» **Required work**:
Edit the records below so that every "Petrol" becomes "Gasoline" and everything else stays the same, and leave the pictures out of your answer.

» **Text and item location entries**:
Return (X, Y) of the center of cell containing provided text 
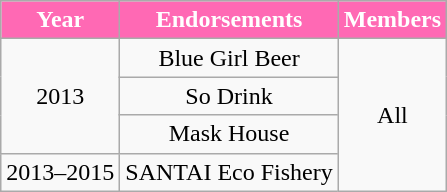
All (392, 115)
Endorsements (229, 20)
Members (392, 20)
SANTAI Eco Fishery (229, 172)
Year (60, 20)
Blue Girl Beer (229, 58)
2013–2015 (60, 172)
Mask House (229, 134)
2013 (60, 96)
So Drink (229, 96)
Return [X, Y] of the center of cell containing provided text 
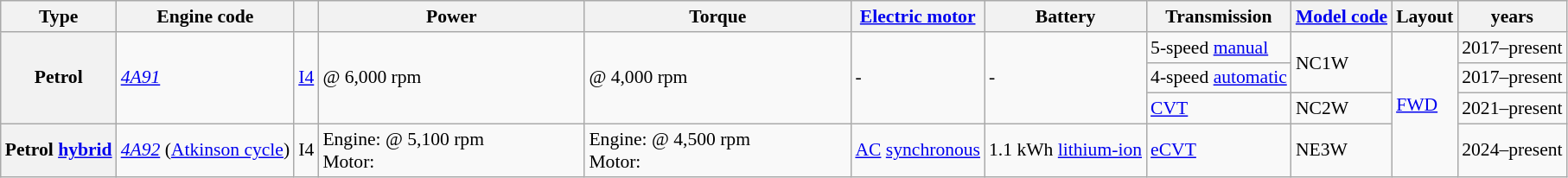
2024–present [1512, 150]
Transmission [1219, 16]
Torque [717, 16]
Engine: @ 5,100 rpmMotor: [451, 150]
4A91 [206, 78]
5-speed manual [1219, 48]
eCVT [1219, 150]
NC1W [1342, 62]
@ 6,000 rpm [451, 78]
Battery [1065, 16]
Electric motor [918, 16]
1.1 kWh lithium-ion [1065, 150]
Engine: @ 4,500 rpmMotor: [717, 150]
Model code [1342, 16]
@ 4,000 rpm [717, 78]
Petrol hybrid [59, 150]
Type [59, 16]
Power [451, 16]
AC synchronous [918, 150]
years [1512, 16]
FWD [1425, 105]
CVT [1219, 109]
NC2W [1342, 109]
4A92 (Atkinson cycle) [206, 150]
4-speed automatic [1219, 78]
2021–present [1512, 109]
Engine code [206, 16]
Layout [1425, 16]
Petrol [59, 78]
NE3W [1342, 150]
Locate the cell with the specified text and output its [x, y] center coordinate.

» **Answer to the problem**:
Return (X, Y) of the center of cell containing provided text 
All (392, 115)
Endorsements (229, 20)
Members (392, 20)
SANTAI Eco Fishery (229, 172)
Year (60, 20)
Blue Girl Beer (229, 58)
2013–2015 (60, 172)
Mask House (229, 134)
2013 (60, 96)
So Drink (229, 96)
Return [X, Y] of the center of cell containing provided text 
2024–present [1512, 150]
Transmission [1219, 16]
Torque [717, 16]
Engine: @ 5,100 rpmMotor: [451, 150]
4A91 [206, 78]
5-speed manual [1219, 48]
eCVT [1219, 150]
NC1W [1342, 62]
@ 6,000 rpm [451, 78]
Battery [1065, 16]
Electric motor [918, 16]
1.1 kWh lithium-ion [1065, 150]
Engine: @ 4,500 rpmMotor: [717, 150]
Model code [1342, 16]
@ 4,000 rpm [717, 78]
Gasoline hybrid [59, 150]
Type [59, 16]
Power [451, 16]
AC synchronous [918, 150]
years [1512, 16]
FWD [1425, 105]
CVT [1219, 109]
NC2W [1342, 109]
4A92 (Atkinson cycle) [206, 150]
4-speed automatic [1219, 78]
2021–present [1512, 109]
Engine code [206, 16]
Layout [1425, 16]
Gasoline [59, 78]
NE3W [1342, 150]
Locate the cell with the specified text and output its [x, y] center coordinate.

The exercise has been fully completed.